ACTION ITEM:
Look through the lines below and extract any with the word "AUDIO".

RECORD SET:

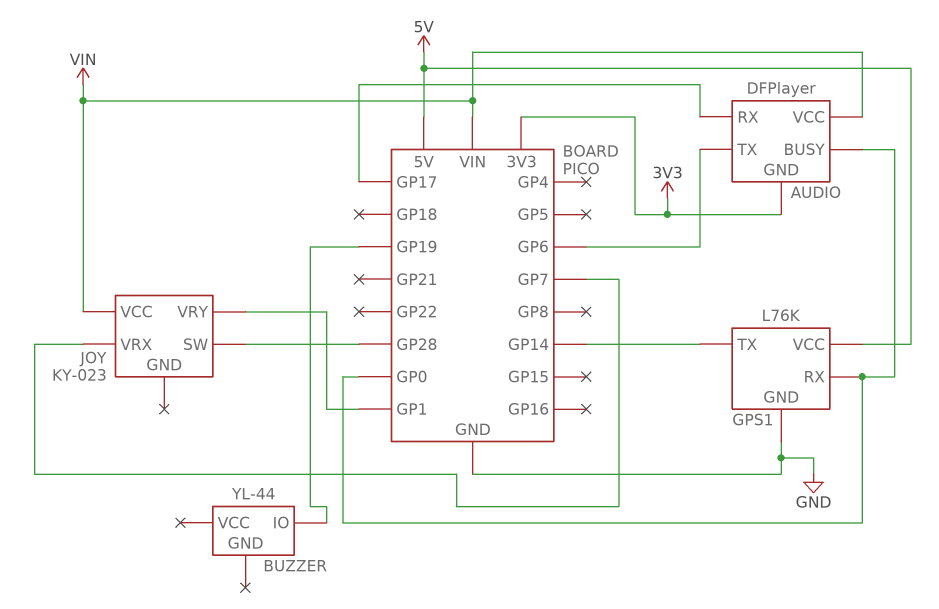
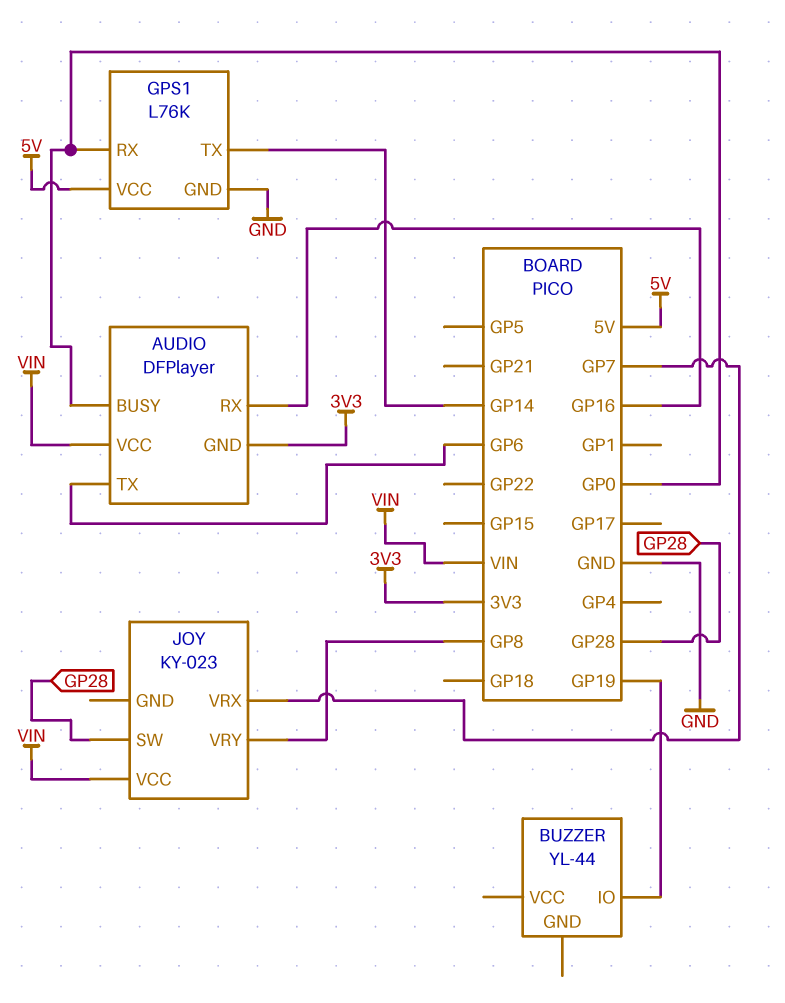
AUDIO pin RX: GP17 -> GP16
JOY pin VRY: GP1 -> GP8

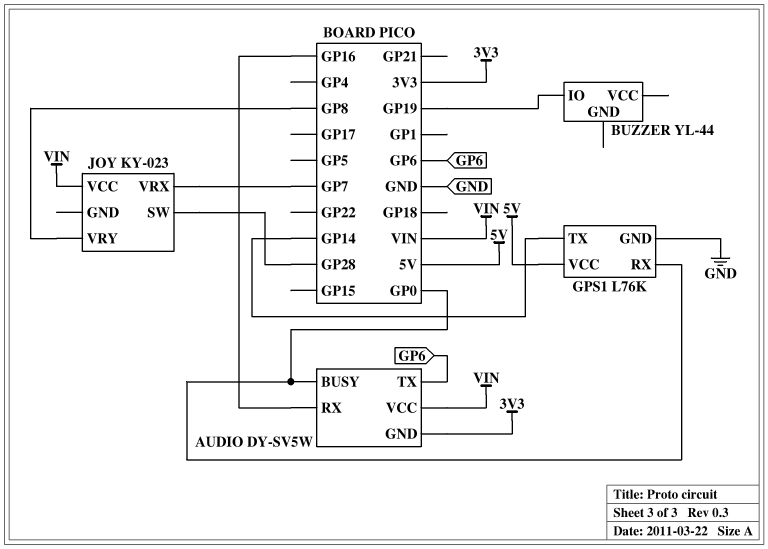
AUDIO: DFPlayer -> DY-SV5W

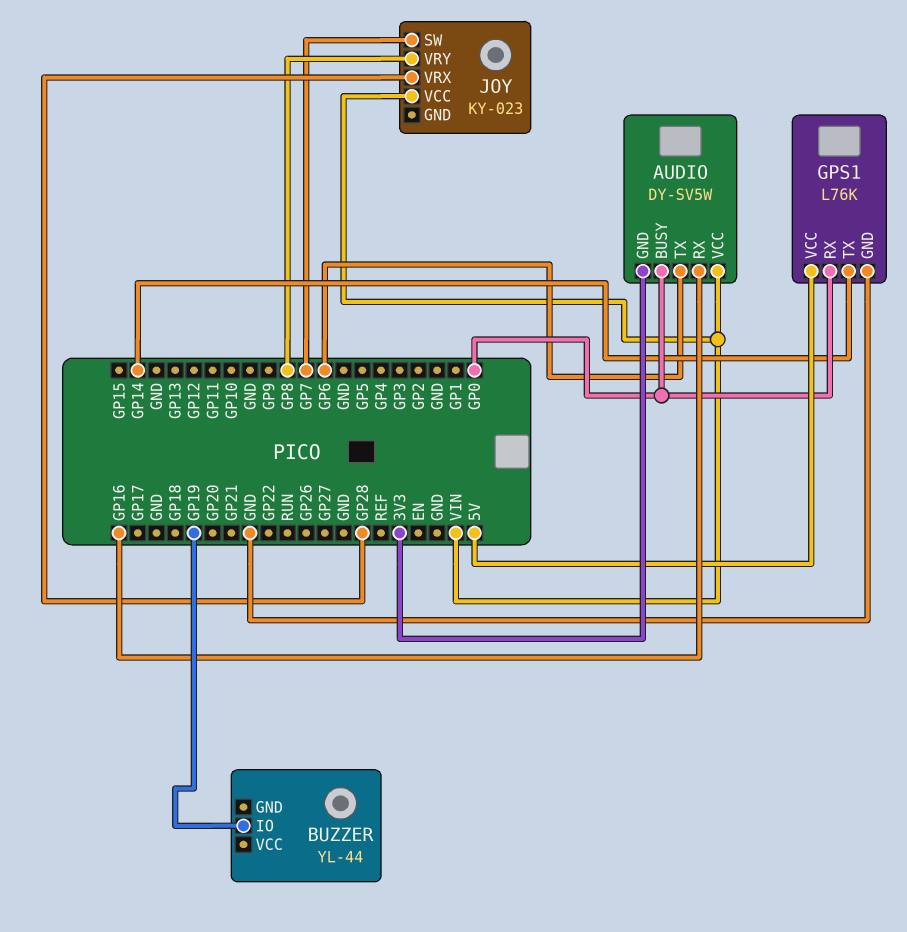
JOY pin SW: GP28 -> GP7
JOY pin VRX: GP7 -> GP28

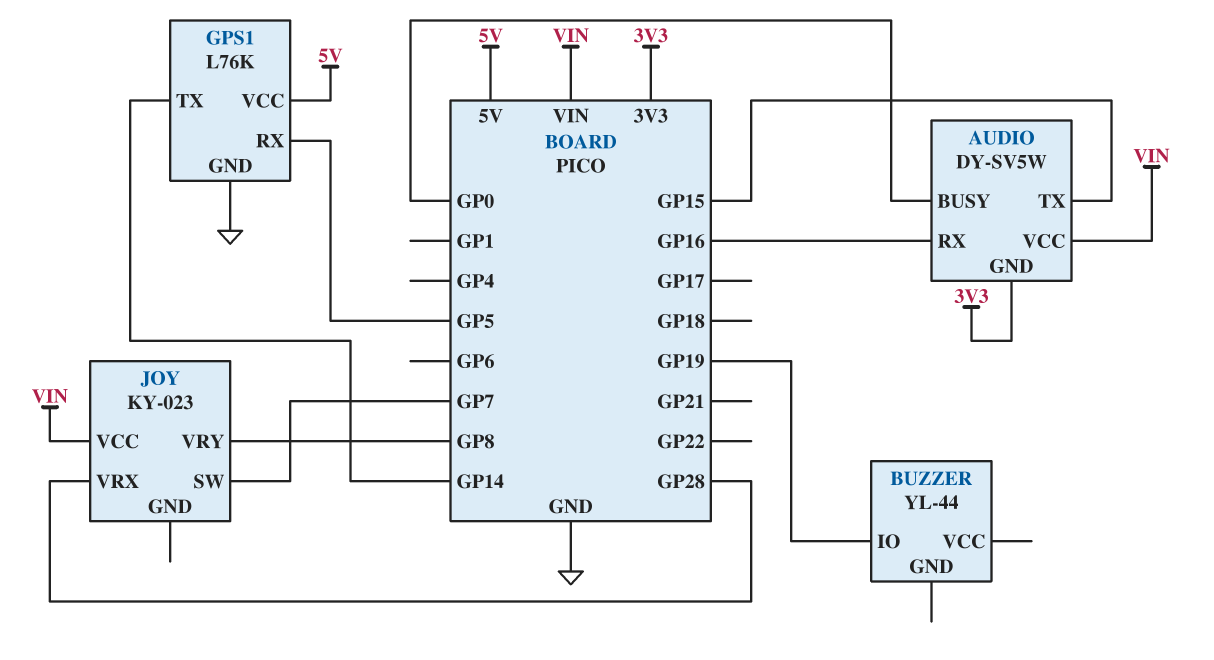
AUDIO pin TX: GP6 -> GP15
GPS1 pin RX: GP0 -> GP5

OUTPUT FOR THIS EXERCISE:
AUDIO pin RX: GP17 -> GP16
AUDIO: DFPlayer -> DY-SV5W
AUDIO pin TX: GP6 -> GP15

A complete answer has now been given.